## [What the exercise asks]
Return every record exactly as it appears. Leave nothing out.

## [Supplied material]
---*---
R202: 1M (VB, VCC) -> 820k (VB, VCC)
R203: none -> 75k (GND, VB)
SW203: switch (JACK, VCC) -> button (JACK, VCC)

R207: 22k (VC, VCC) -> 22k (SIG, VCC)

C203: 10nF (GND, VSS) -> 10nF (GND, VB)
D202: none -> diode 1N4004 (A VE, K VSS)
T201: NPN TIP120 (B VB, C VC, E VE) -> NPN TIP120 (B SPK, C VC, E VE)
---*---
## [Task response]
R202: 1M (VB, VCC) -> 820k (VB, VCC)
R203: none -> 75k (GND, VB)
SW203: switch (JACK, VCC) -> button (JACK, VCC)

R207: 22k (VC, VCC) -> 22k (SIG, VCC)

C203: 10nF (GND, VSS) -> 10nF (GND, VB)
D202: none -> diode 1N4004 (A VE, K VSS)
T201: NPN TIP120 (B VB, C VC, E VE) -> NPN TIP120 (B SPK, C VC, E VE)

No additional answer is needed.